→ REQUIRED ACTION: Give back only the lines in the records below from the one with "brown carton: 3 -> 4" to the one with "turquoise pencil: 3 -> 4", both inclusive, word for word.

++++ DATA SHOWN ++++

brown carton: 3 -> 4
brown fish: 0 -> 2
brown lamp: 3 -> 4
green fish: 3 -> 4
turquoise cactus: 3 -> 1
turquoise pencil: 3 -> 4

++++
++++ DATA SHOWN ++++

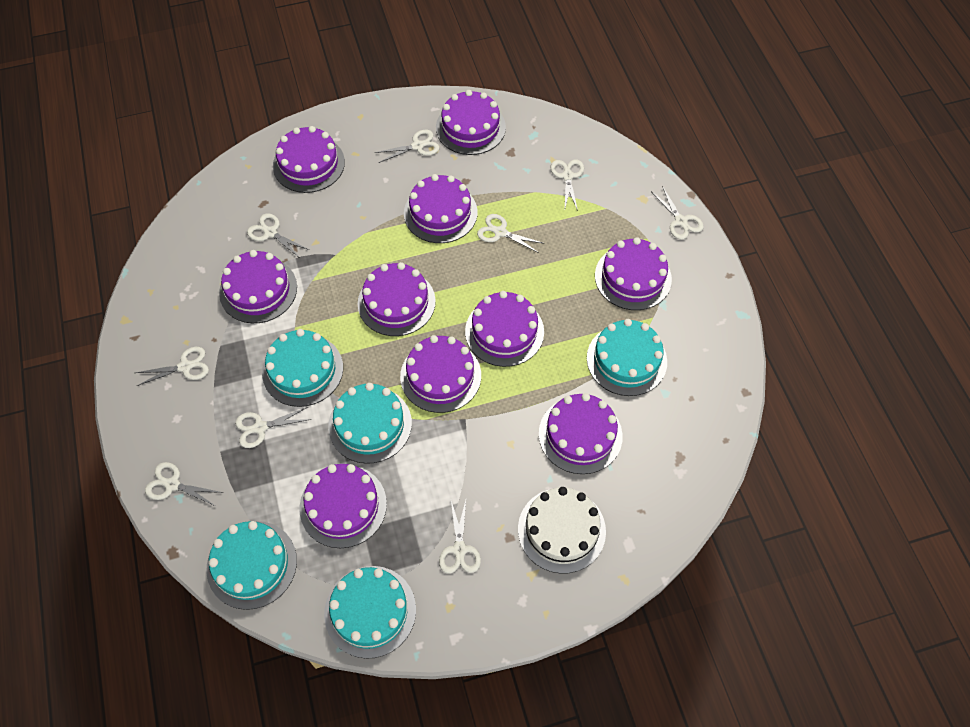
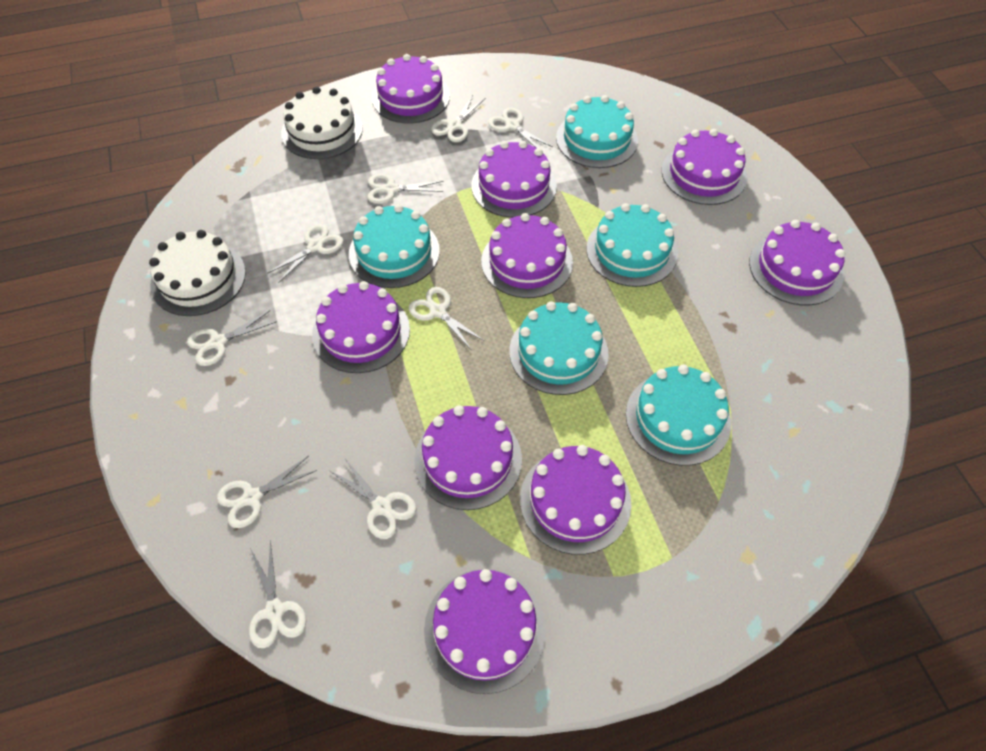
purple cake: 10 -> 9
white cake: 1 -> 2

++++

→ TASK ANSWER:
brown carton: 3 -> 4
brown fish: 0 -> 2
brown lamp: 3 -> 4
green fish: 3 -> 4
turquoise cactus: 3 -> 1
turquoise pencil: 3 -> 4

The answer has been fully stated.